[Dataset rows]

******************************

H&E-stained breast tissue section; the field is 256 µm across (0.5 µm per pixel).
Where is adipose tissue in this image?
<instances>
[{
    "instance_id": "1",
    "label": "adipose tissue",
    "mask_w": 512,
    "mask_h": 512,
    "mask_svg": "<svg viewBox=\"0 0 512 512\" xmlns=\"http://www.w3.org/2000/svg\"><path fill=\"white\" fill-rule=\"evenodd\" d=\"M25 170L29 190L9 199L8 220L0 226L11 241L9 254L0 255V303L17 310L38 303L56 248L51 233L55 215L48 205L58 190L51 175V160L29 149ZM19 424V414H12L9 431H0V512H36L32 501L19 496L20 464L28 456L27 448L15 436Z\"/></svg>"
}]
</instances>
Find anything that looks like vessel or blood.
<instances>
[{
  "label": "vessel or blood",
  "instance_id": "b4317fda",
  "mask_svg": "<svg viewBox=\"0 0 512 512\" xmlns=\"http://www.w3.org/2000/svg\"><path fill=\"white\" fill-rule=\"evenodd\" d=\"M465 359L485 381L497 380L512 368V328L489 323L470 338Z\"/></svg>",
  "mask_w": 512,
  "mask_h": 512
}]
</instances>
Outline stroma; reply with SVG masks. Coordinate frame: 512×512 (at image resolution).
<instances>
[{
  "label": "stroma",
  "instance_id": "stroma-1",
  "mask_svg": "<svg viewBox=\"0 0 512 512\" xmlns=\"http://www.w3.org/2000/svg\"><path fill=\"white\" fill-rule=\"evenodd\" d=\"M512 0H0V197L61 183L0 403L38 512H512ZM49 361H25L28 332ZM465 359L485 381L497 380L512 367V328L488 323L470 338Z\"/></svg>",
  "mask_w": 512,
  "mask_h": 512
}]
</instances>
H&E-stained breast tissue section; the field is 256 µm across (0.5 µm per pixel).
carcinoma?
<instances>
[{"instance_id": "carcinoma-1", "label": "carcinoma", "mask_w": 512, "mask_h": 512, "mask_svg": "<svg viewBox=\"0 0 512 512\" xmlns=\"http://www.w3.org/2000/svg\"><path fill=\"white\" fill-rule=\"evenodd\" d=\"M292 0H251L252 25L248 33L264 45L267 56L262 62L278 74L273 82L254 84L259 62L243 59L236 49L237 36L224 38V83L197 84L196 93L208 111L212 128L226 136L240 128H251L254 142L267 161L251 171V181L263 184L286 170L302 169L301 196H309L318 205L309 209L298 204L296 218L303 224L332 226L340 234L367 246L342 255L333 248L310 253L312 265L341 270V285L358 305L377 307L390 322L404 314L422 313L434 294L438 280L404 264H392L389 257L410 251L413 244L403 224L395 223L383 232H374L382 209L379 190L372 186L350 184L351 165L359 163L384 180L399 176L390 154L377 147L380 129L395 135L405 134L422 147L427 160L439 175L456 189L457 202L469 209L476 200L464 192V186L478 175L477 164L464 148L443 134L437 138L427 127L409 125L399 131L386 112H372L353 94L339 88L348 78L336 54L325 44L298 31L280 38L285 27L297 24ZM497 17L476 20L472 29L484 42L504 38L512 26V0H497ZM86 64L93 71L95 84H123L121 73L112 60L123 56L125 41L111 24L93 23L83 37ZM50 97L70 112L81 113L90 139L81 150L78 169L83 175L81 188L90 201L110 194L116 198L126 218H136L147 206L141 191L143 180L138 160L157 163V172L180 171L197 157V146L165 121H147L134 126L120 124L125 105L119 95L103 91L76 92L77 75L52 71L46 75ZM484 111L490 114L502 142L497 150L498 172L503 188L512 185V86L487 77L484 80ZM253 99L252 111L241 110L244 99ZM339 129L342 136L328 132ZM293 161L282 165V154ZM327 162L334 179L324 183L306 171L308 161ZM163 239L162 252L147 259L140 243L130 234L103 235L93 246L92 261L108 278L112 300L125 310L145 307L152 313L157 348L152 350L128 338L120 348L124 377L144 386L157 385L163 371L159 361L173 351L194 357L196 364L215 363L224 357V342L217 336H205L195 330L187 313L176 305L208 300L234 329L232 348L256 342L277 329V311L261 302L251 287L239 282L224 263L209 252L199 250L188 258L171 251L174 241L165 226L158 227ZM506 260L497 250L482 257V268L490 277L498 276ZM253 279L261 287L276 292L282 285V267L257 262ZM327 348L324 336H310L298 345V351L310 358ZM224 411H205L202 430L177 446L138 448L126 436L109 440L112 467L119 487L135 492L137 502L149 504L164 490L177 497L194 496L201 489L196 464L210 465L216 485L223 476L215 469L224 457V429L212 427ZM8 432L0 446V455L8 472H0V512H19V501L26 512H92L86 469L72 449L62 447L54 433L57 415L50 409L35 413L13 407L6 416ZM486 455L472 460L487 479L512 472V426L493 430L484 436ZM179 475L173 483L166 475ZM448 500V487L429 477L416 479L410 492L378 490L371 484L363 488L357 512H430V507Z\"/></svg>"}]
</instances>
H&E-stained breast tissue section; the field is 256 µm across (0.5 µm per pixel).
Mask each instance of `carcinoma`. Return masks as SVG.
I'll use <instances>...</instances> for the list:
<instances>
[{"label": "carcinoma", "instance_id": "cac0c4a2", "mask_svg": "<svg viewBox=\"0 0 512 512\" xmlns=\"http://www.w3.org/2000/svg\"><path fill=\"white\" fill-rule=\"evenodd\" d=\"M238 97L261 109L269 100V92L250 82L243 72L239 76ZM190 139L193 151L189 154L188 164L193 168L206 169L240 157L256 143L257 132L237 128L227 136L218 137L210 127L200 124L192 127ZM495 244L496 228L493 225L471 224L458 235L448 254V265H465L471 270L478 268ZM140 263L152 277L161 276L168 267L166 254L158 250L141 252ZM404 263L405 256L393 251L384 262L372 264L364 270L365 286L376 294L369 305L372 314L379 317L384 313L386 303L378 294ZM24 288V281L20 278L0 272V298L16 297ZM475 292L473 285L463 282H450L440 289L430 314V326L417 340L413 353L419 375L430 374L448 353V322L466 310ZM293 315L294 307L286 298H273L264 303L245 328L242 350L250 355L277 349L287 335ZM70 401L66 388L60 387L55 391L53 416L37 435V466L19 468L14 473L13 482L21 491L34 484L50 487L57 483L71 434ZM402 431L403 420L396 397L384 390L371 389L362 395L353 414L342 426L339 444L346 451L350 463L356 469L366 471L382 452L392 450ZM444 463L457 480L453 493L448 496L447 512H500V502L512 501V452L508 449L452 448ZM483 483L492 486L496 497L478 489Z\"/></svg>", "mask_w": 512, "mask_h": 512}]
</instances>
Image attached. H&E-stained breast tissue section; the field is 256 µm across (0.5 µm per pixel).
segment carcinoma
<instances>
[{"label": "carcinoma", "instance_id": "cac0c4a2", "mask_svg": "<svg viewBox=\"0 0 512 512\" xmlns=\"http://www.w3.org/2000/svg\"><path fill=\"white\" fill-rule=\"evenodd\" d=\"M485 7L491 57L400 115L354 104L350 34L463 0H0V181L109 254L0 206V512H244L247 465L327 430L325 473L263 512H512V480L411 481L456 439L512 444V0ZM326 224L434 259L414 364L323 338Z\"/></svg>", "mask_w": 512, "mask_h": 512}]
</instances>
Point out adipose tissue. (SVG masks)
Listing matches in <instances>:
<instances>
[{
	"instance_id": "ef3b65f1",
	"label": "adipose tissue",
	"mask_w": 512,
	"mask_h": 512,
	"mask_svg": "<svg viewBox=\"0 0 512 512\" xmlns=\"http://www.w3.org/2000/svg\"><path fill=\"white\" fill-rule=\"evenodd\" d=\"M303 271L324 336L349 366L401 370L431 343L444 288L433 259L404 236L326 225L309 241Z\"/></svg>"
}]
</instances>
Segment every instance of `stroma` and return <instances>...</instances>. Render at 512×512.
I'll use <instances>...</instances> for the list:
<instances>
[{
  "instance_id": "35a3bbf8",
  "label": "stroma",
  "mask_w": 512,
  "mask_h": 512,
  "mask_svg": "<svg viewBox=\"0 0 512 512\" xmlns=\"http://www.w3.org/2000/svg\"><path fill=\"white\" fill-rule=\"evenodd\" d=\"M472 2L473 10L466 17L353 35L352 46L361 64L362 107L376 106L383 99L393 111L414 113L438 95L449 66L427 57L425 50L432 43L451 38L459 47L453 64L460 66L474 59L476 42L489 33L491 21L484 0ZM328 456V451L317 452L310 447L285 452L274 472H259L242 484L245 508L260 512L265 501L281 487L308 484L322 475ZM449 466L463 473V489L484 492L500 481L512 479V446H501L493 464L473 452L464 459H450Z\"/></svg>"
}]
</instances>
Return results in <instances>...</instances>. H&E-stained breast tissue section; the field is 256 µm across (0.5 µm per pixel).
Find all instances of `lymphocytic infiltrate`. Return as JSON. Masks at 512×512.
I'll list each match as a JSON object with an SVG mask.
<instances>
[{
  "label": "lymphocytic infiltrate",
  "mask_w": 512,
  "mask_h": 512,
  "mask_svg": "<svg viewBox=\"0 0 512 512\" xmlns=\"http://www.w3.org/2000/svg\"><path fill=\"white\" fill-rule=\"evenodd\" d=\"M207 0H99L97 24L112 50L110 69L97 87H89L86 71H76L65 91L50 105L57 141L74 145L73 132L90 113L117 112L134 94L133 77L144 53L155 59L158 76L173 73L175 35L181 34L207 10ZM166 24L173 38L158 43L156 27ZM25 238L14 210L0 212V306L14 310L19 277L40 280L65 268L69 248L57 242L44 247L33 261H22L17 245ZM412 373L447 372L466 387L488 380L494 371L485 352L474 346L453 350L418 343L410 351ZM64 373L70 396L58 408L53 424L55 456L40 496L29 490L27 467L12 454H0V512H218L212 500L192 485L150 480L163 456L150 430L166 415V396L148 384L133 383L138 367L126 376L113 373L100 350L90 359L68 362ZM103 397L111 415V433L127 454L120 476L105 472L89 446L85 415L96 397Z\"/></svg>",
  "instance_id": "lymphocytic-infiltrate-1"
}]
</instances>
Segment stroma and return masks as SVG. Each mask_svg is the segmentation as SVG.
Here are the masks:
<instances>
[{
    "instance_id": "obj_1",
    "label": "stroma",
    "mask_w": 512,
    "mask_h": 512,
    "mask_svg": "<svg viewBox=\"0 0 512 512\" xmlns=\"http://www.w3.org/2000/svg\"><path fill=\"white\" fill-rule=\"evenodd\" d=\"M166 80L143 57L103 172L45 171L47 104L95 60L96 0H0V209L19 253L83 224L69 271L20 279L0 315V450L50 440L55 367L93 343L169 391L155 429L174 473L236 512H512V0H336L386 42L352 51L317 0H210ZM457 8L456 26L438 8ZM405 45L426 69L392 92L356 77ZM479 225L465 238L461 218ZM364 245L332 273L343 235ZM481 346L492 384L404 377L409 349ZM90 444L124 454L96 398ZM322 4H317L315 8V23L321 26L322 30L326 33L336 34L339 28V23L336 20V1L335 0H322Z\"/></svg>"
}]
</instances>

******************************

Count the lines of the material that include the word "vessel", then report only the total.

Written solution:
2